Stored entries
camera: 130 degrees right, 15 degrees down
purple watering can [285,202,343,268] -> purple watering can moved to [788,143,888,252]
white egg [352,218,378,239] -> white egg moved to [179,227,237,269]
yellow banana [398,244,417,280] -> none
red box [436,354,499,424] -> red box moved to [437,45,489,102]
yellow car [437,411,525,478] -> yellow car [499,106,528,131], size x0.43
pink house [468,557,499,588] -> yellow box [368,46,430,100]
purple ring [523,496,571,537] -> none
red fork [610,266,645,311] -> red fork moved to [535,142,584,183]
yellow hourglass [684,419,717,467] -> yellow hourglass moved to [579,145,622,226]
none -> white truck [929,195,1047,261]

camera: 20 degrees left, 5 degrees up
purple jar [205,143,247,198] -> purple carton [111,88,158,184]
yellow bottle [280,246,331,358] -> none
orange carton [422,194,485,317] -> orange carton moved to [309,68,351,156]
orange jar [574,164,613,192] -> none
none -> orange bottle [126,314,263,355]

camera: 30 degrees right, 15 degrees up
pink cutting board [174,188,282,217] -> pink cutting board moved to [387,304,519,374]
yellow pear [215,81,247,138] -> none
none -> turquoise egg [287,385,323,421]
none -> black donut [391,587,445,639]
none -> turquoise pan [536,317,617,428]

• _Work to complete_: I'd like the lines above from the one with "yellow car [437,411,525,478]" up to and including the one with "yellow hourglass [684,419,717,467]" copied exactly, with no other lines.

• _Answer to this problem_:
yellow car [437,411,525,478] -> yellow car [499,106,528,131], size x0.43
pink house [468,557,499,588] -> yellow box [368,46,430,100]
purple ring [523,496,571,537] -> none
red fork [610,266,645,311] -> red fork moved to [535,142,584,183]
yellow hourglass [684,419,717,467] -> yellow hourglass moved to [579,145,622,226]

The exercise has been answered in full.